(Task statement):
Output all of the data exactly as it appears, but leave out any pictures it contains.

(Records from a data source):
——

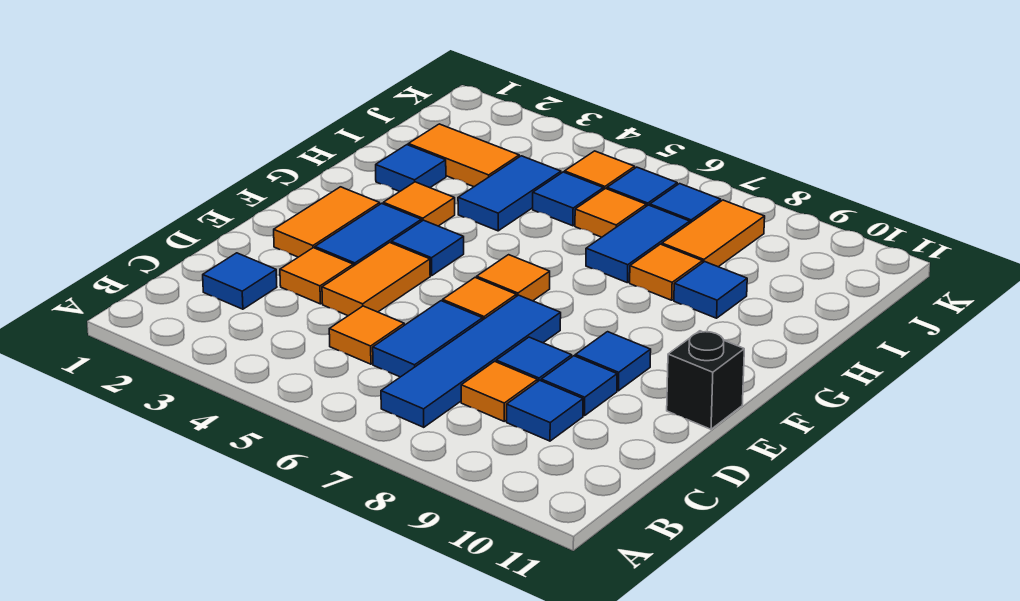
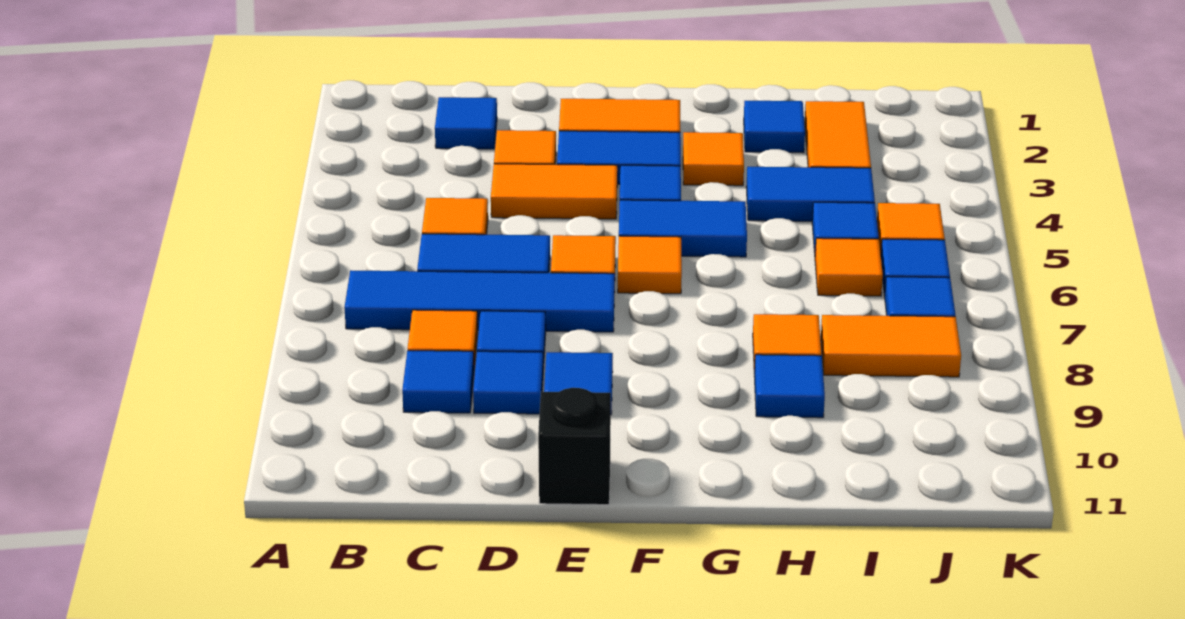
blue tile H7:I7 level 1 -> blue tile F5:G5 level 1

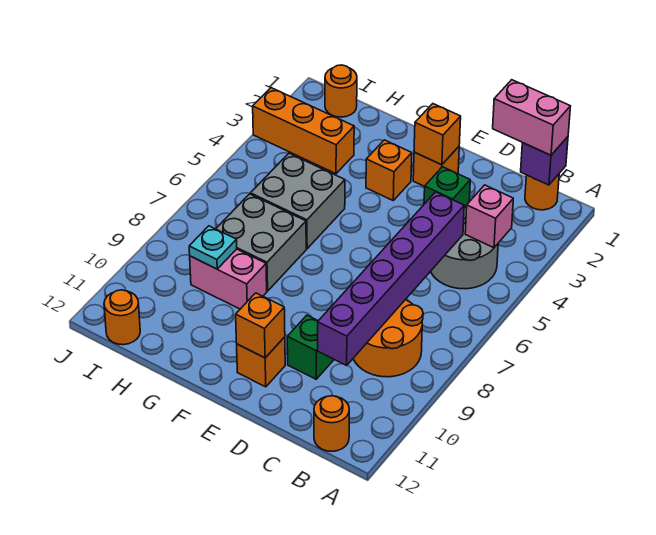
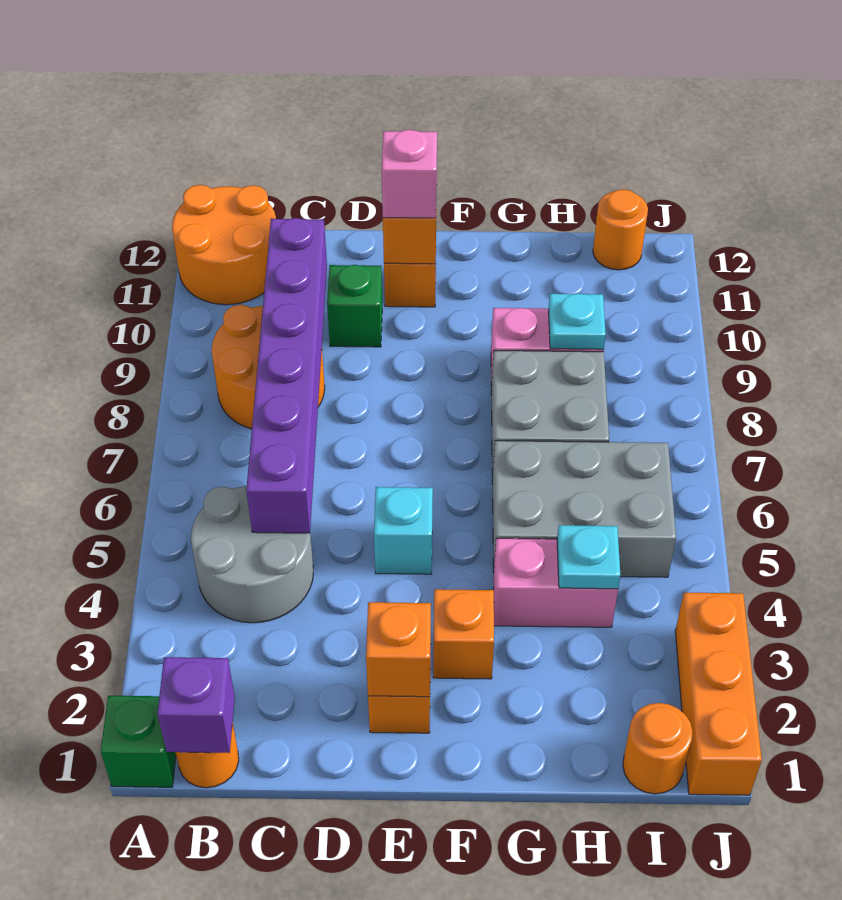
pink brick B1:C1 level 3 -> pink brick G4:H4 level 1
pink brick B4 level 2 -> pink brick E11 level 3
orange round brick B12 level 1 -> orange round brick A11:B12 level 1
green brick D3 level 1 -> green brick A1 level 1
none -> cyan brick E5 level 1
grey brick G5:H6 level 1 -> grey brick G5:I6 level 1
orange brick H3:J3 level 1 -> orange brick J1:J3 level 1
none -> cyan plate H4 level 2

——

(Solution to this exercise):
blue tile H7:I7 level 1 -> blue tile F5:G5 level 1

pink brick B1:C1 level 3 -> pink brick G4:H4 level 1
pink brick B4 level 2 -> pink brick E11 level 3
orange round brick B12 level 1 -> orange round brick A11:B12 level 1
green brick D3 level 1 -> green brick A1 level 1
none -> cyan brick E5 level 1
grey brick G5:H6 level 1 -> grey brick G5:I6 level 1
orange brick H3:J3 level 1 -> orange brick J1:J3 level 1
none -> cyan plate H4 level 2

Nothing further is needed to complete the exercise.